---------- TASK DATA

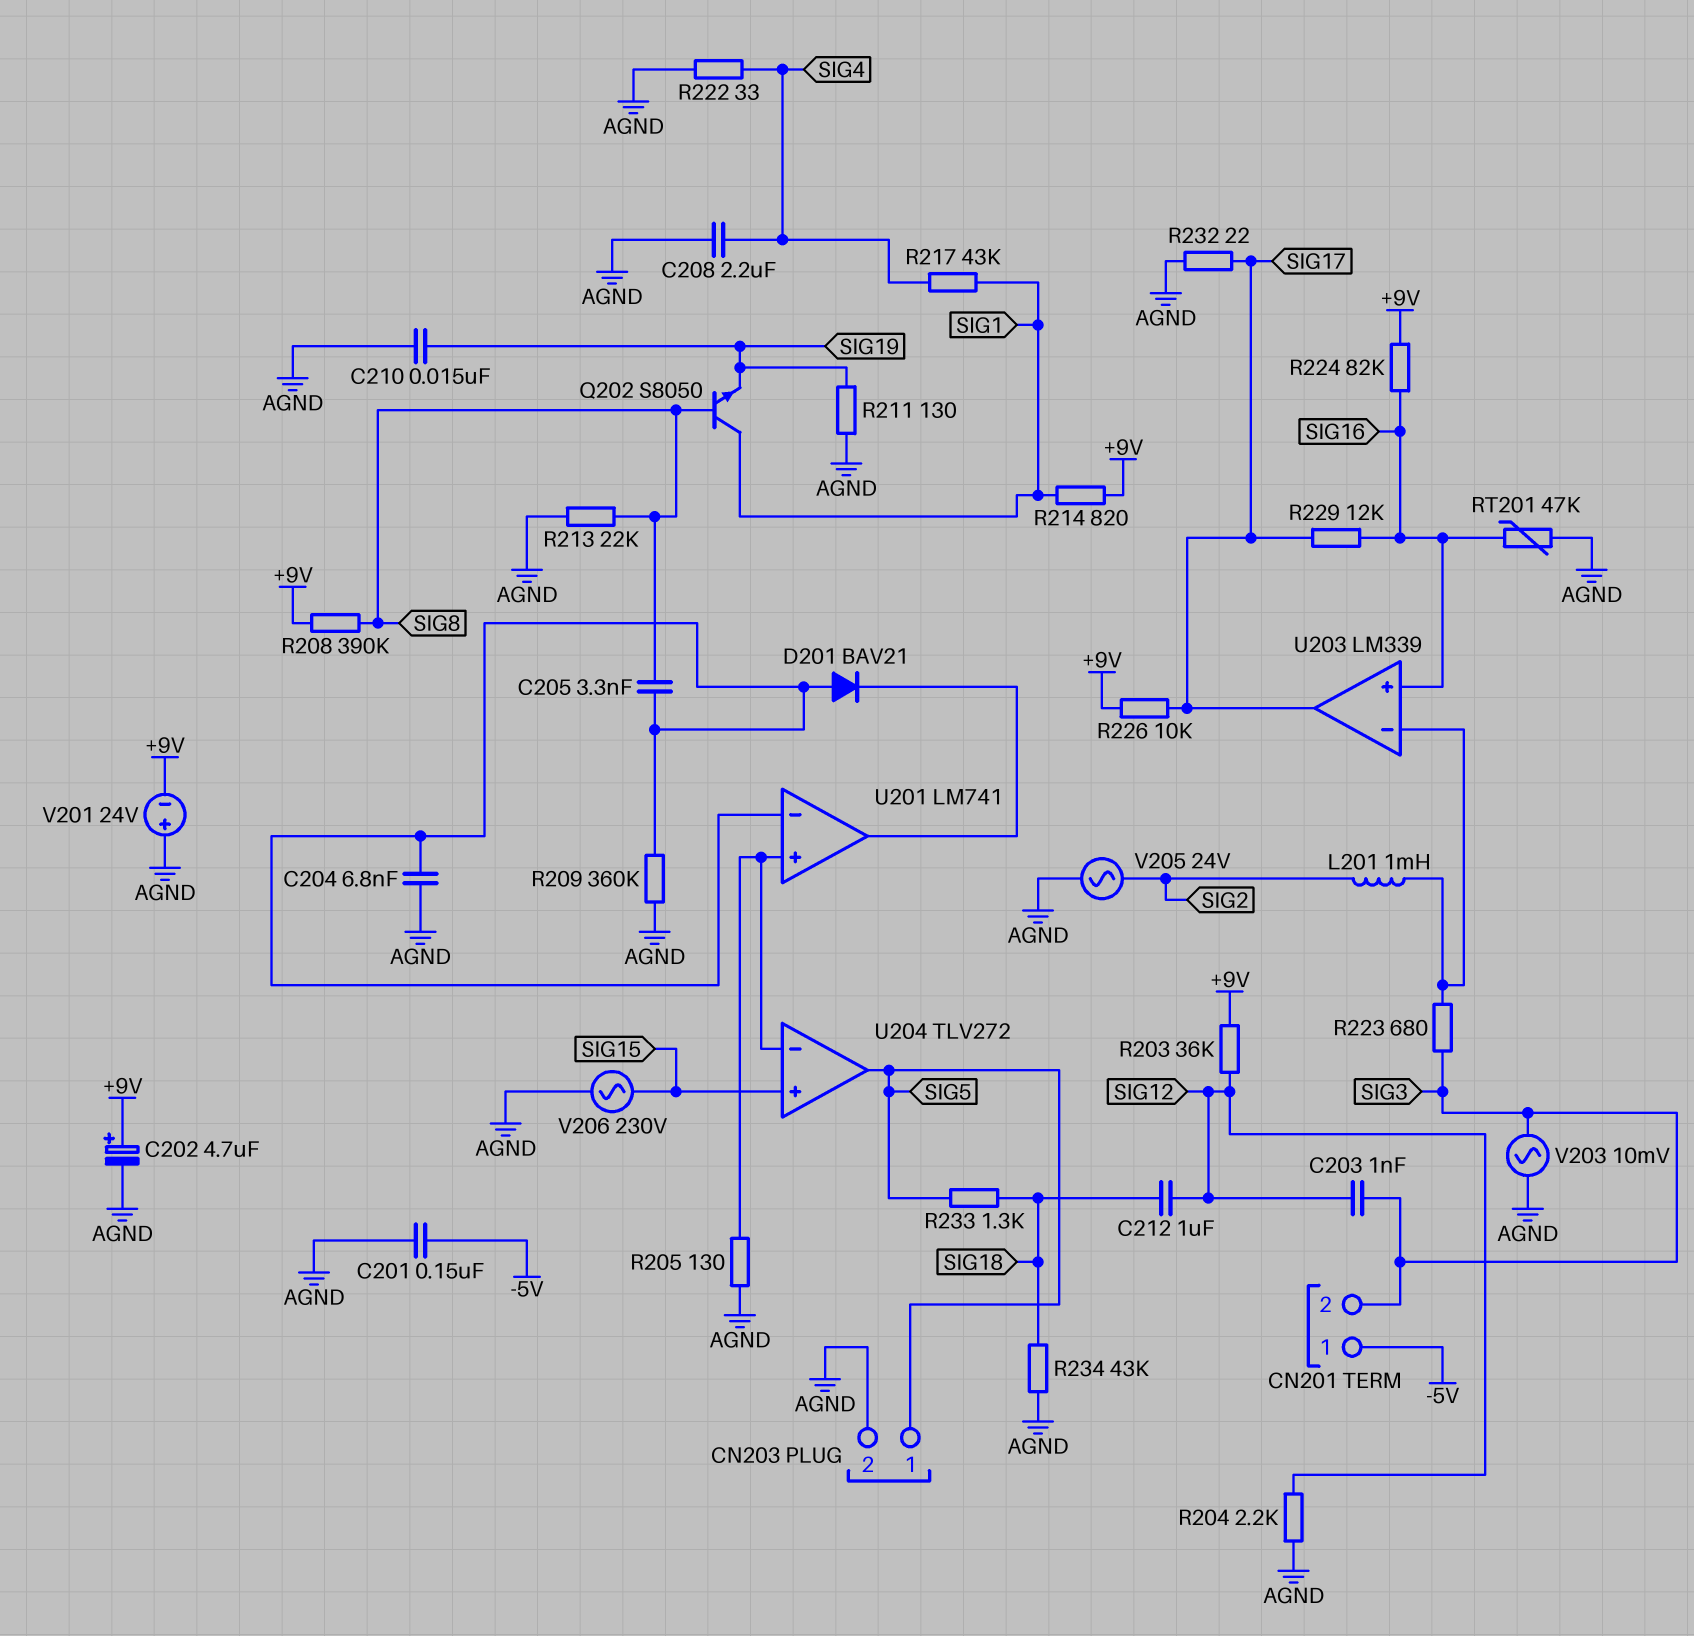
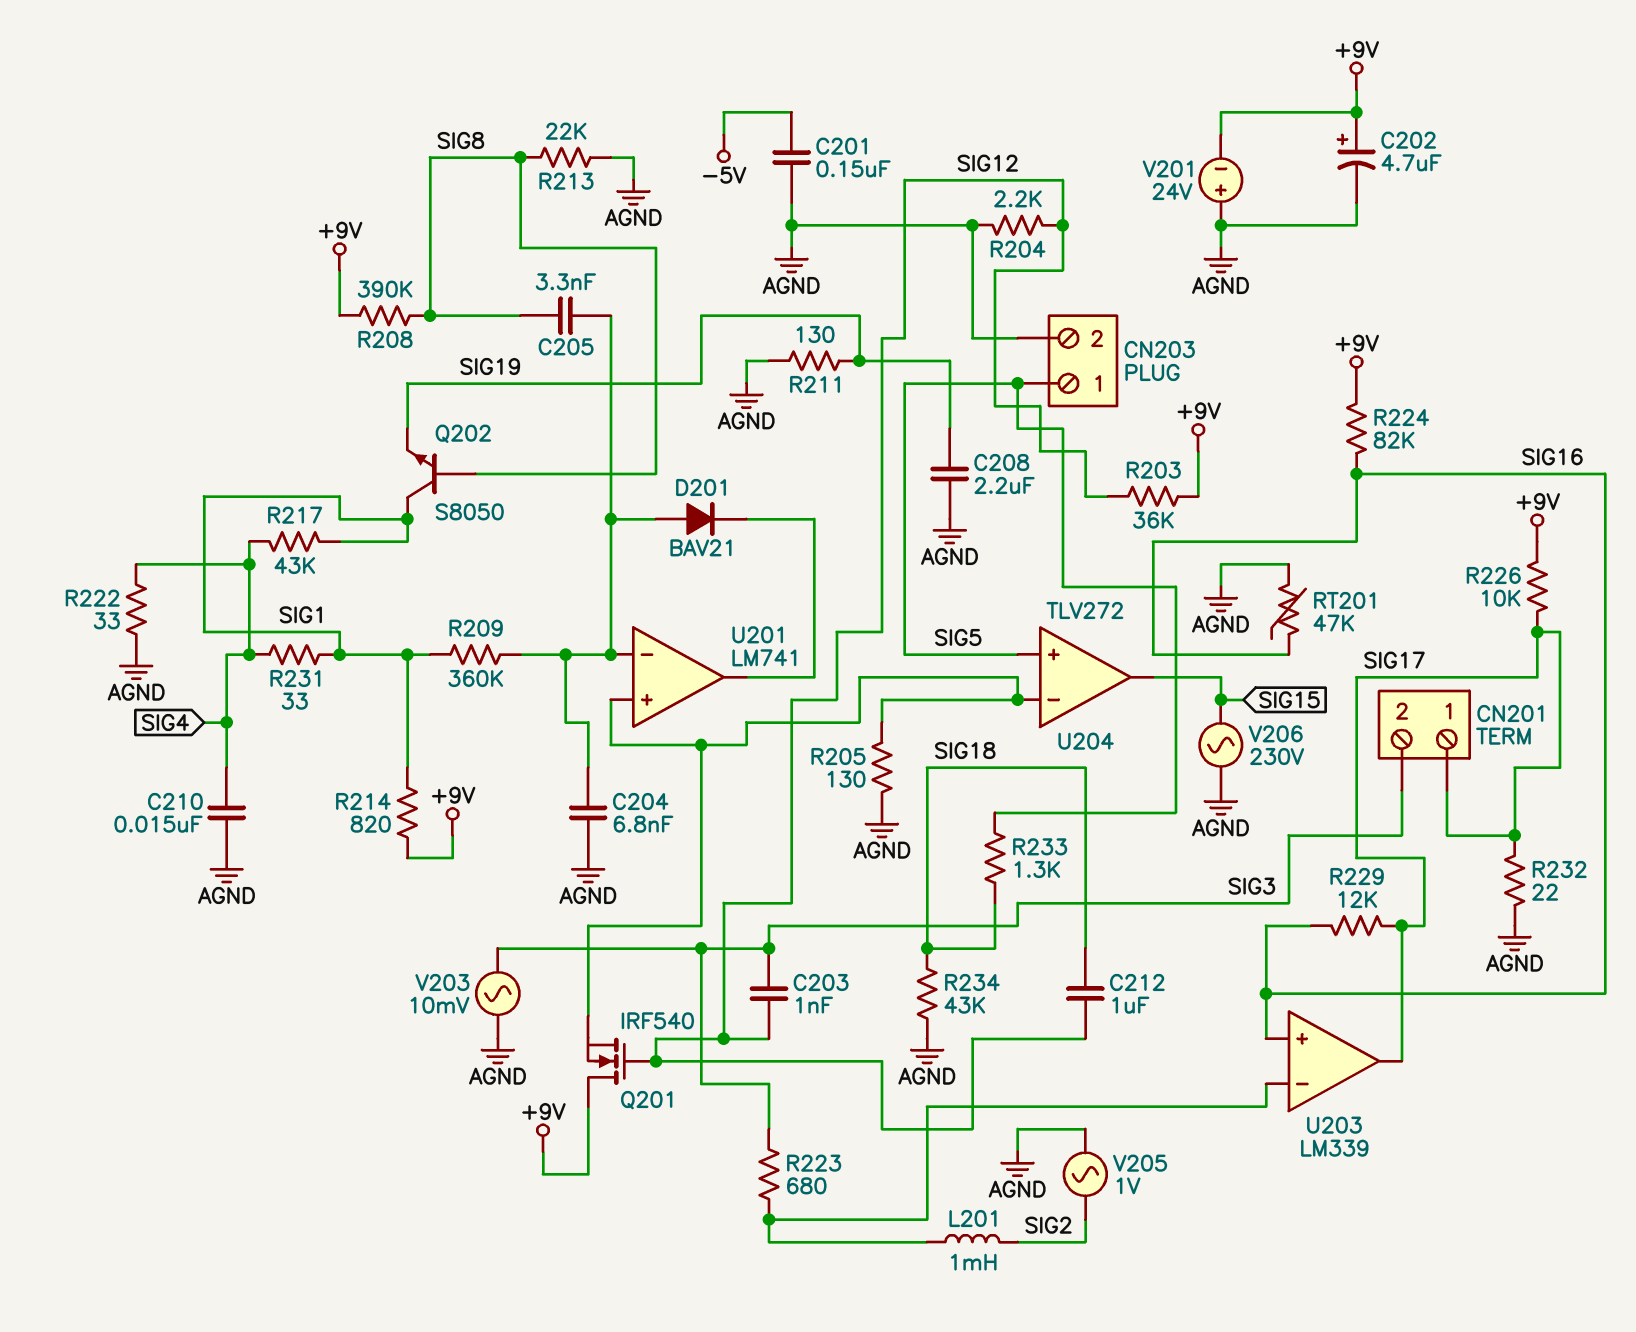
C208: 2.2uF (AGND, SIG4) -> 2.2uF (AGND, SIG19)
C210: 15nF (AGND, SIG19) -> 15nF (AGND, SIG4)
CN201 pin 1: -5V -> SIG17
Q201: none -> NMOS IRF540 (G SIG12, D +9V, S U201/in+)
R209: 360k (AGND, U201/in-) -> 360k (SIG1, U201/in-)
R231: none -> 33 (SIG1, SIG4)
U204 pin in+: SIG15 -> SIG5
U204 pin out: SIG5 -> SIG15
V205: AC 24V (AGND, SIG2) -> AC 1V (AGND, SIG2)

--------------------

- _WORK REQUIRED_: Please filter the data down to the lines containing the word "none".

- _SOLVED EXERCISE_:
Q201: none -> NMOS IRF540 (G SIG12, D +9V, S U201/in+)
R231: none -> 33 (SIG1, SIG4)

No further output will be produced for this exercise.